→ WORK INSTRUCTIONS:
The data below holds a line containing "D2: diode BAV21" and a line containing "D108: diode 1N4004"; please quote exactly those two lines and every line between them, and nothing else.

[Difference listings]
┌────────

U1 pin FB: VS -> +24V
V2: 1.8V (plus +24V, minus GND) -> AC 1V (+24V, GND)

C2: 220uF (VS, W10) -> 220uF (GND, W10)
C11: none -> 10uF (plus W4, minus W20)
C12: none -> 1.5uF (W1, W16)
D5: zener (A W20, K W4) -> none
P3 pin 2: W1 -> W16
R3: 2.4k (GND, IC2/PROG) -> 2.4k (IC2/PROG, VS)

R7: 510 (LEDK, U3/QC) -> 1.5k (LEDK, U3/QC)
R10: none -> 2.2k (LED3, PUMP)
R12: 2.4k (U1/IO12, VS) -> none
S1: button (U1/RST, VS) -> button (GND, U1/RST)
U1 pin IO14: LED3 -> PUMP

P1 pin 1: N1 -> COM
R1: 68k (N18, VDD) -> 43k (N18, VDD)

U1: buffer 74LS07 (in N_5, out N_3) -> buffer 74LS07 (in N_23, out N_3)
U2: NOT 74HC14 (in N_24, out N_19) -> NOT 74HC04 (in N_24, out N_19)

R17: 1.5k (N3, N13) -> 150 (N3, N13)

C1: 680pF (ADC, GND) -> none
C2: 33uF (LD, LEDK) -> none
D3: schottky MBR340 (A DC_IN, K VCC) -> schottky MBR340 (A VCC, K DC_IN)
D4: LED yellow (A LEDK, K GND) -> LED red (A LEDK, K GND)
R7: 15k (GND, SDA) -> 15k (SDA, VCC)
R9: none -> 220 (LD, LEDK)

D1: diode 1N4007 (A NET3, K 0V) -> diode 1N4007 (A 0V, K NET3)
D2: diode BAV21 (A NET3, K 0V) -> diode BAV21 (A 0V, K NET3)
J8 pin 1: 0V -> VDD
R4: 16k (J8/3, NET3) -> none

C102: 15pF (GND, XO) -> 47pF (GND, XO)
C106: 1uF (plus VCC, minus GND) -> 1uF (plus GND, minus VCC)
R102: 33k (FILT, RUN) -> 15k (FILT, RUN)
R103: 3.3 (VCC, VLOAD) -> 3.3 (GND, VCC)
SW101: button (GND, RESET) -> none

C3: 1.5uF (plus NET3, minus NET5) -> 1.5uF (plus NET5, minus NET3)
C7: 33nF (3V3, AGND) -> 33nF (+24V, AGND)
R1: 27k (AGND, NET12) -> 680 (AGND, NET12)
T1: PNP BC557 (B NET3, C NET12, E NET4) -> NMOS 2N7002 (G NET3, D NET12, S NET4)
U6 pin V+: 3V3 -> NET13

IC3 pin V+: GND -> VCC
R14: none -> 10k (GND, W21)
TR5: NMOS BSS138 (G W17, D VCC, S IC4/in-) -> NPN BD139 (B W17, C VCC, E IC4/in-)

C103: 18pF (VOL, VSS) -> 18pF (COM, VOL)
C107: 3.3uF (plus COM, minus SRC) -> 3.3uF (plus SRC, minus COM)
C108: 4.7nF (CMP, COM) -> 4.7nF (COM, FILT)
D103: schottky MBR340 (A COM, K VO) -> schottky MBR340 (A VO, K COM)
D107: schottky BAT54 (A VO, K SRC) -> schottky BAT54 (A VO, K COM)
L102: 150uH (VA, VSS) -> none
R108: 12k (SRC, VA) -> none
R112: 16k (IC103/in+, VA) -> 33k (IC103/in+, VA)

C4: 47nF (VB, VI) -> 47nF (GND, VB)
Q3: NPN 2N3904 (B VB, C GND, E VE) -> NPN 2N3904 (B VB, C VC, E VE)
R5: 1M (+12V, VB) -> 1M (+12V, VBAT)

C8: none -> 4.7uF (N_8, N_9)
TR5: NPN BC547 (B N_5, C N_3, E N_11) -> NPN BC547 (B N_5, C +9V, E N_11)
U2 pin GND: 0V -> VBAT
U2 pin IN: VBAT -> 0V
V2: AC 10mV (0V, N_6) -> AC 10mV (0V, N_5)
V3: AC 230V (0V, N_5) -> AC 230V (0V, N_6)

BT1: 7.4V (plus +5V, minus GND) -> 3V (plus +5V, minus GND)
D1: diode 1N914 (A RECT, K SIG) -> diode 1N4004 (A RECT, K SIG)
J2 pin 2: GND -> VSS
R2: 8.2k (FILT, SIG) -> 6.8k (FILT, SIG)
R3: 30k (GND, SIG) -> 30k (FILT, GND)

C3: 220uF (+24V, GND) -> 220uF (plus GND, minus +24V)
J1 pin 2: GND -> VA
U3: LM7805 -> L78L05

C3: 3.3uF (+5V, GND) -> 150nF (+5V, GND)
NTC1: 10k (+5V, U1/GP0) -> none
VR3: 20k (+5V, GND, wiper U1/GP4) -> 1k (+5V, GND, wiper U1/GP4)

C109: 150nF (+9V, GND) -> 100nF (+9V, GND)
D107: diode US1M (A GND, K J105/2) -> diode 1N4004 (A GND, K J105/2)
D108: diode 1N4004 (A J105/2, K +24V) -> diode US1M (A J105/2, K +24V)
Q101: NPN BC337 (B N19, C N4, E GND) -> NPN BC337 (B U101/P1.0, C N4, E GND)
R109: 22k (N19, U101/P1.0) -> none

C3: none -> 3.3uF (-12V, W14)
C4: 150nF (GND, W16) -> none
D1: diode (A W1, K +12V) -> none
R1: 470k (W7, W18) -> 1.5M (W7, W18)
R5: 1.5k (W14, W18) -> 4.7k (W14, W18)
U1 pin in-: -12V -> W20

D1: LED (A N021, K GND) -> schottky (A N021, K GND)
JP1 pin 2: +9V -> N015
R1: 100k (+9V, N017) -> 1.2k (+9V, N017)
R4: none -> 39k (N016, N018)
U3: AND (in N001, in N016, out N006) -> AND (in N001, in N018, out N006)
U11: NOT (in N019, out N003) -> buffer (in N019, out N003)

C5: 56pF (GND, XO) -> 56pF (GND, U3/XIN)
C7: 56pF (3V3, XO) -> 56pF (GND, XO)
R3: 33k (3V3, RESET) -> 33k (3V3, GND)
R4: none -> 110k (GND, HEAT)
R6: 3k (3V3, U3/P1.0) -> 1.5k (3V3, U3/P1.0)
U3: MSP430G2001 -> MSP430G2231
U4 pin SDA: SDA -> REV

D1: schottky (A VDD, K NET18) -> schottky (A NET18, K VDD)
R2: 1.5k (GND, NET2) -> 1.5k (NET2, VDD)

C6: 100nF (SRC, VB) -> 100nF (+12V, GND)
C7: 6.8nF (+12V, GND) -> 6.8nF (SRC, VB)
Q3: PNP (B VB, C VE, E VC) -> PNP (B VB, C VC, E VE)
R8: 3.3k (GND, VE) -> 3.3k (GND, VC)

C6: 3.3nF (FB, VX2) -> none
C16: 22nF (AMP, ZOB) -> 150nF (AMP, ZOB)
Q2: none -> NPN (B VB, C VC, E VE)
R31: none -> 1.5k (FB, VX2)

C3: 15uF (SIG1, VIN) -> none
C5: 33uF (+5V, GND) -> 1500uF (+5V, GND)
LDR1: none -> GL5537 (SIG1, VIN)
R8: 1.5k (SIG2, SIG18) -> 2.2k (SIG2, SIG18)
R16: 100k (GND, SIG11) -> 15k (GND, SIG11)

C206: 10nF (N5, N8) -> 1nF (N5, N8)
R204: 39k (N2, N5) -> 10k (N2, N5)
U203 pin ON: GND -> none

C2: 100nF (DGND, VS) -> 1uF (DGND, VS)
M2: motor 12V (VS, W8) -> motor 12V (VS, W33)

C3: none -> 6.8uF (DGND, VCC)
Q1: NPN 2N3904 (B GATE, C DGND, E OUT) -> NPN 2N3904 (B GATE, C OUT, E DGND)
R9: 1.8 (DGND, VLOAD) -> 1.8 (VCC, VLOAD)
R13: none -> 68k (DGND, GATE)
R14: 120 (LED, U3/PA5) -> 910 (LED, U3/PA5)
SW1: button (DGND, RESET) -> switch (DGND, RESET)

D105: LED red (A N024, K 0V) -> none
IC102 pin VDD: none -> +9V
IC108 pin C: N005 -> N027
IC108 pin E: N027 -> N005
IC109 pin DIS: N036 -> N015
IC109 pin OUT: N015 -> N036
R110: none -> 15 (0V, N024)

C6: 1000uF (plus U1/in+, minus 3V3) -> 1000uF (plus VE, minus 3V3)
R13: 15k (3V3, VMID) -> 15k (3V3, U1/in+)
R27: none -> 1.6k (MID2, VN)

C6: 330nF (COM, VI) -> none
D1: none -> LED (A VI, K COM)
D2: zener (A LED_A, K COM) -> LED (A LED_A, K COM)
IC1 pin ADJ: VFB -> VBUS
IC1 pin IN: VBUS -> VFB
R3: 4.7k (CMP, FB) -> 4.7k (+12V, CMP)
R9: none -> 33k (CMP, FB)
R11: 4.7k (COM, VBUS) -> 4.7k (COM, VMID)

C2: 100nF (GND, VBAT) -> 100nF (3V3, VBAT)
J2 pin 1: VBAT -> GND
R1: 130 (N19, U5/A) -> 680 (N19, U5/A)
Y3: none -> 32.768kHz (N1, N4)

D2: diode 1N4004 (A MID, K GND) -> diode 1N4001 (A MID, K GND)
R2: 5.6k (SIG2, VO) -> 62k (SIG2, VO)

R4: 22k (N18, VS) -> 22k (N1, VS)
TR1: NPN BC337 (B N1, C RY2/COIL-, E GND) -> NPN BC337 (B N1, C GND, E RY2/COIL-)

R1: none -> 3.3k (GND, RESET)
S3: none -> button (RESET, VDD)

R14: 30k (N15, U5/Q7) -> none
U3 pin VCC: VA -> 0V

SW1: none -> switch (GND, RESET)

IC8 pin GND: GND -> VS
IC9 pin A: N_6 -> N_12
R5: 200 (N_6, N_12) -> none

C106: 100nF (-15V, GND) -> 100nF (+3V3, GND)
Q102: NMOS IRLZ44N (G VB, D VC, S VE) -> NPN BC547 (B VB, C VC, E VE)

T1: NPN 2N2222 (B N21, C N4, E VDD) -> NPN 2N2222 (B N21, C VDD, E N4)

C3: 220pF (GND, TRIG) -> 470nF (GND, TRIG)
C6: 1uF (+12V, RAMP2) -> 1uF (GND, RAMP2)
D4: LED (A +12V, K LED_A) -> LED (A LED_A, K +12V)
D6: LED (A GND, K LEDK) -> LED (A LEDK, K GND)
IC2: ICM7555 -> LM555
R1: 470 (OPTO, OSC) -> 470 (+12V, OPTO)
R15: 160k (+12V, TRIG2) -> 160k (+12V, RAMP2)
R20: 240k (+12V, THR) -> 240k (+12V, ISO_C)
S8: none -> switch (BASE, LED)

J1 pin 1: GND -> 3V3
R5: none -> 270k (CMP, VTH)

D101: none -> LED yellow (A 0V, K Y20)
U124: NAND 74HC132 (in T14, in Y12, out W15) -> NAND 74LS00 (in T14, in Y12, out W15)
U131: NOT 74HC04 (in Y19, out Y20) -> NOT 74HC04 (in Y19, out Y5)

└────────

→ YOUR SOLUTION:
D2: diode BAV21 (A NET3, K 0V) -> diode BAV21 (A 0V, K NET3)
J8 pin 1: 0V -> VDD
R4: 16k (J8/3, NET3) -> none

C102: 15pF (GND, XO) -> 47pF (GND, XO)
C106: 1uF (plus VCC, minus GND) -> 1uF (plus GND, minus VCC)
R102: 33k (FILT, RUN) -> 15k (FILT, RUN)
R103: 3.3 (VCC, VLOAD) -> 3.3 (GND, VCC)
SW101: button (GND, RESET) -> none

C3: 1.5uF (plus NET3, minus NET5) -> 1.5uF (plus NET5, minus NET3)
C7: 33nF (3V3, AGND) -> 33nF (+24V, AGND)
R1: 27k (AGND, NET12) -> 680 (AGND, NET12)
T1: PNP BC557 (B NET3, C NET12, E NET4) -> NMOS 2N7002 (G NET3, D NET12, S NET4)
U6 pin V+: 3V3 -> NET13

IC3 pin V+: GND -> VCC
R14: none -> 10k (GND, W21)
TR5: NMOS BSS138 (G W17, D VCC, S IC4/in-) -> NPN BD139 (B W17, C VCC, E IC4/in-)

C103: 18pF (VOL, VSS) -> 18pF (COM, VOL)
C107: 3.3uF (plus COM, minus SRC) -> 3.3uF (plus SRC, minus COM)
C108: 4.7nF (CMP, COM) -> 4.7nF (COM, FILT)
D103: schottky MBR340 (A COM, K VO) -> schottky MBR340 (A VO, K COM)
D107: schottky BAT54 (A VO, K SRC) -> schottky BAT54 (A VO, K COM)
L102: 150uH (VA, VSS) -> none
R108: 12k (SRC, VA) -> none
R112: 16k (IC103/in+, VA) -> 33k (IC103/in+, VA)

C4: 47nF (VB, VI) -> 47nF (GND, VB)
Q3: NPN 2N3904 (B VB, C GND, E VE) -> NPN 2N3904 (B VB, C VC, E VE)
R5: 1M (+12V, VB) -> 1M (+12V, VBAT)

C8: none -> 4.7uF (N_8, N_9)
TR5: NPN BC547 (B N_5, C N_3, E N_11) -> NPN BC547 (B N_5, C +9V, E N_11)
U2 pin GND: 0V -> VBAT
U2 pin IN: VBAT -> 0V
V2: AC 10mV (0V, N_6) -> AC 10mV (0V, N_5)
V3: AC 230V (0V, N_5) -> AC 230V (0V, N_6)

BT1: 7.4V (plus +5V, minus GND) -> 3V (plus +5V, minus GND)
D1: diode 1N914 (A RECT, K SIG) -> diode 1N4004 (A RECT, K SIG)
J2 pin 2: GND -> VSS
R2: 8.2k (FILT, SIG) -> 6.8k (FILT, SIG)
R3: 30k (GND, SIG) -> 30k (FILT, GND)

C3: 220uF (+24V, GND) -> 220uF (plus GND, minus +24V)
J1 pin 2: GND -> VA
U3: LM7805 -> L78L05

C3: 3.3uF (+5V, GND) -> 150nF (+5V, GND)
NTC1: 10k (+5V, U1/GP0) -> none
VR3: 20k (+5V, GND, wiper U1/GP4) -> 1k (+5V, GND, wiper U1/GP4)

C109: 150nF (+9V, GND) -> 100nF (+9V, GND)
D107: diode US1M (A GND, K J105/2) -> diode 1N4004 (A GND, K J105/2)
D108: diode 1N4004 (A J105/2, K +24V) -> diode US1M (A J105/2, K +24V)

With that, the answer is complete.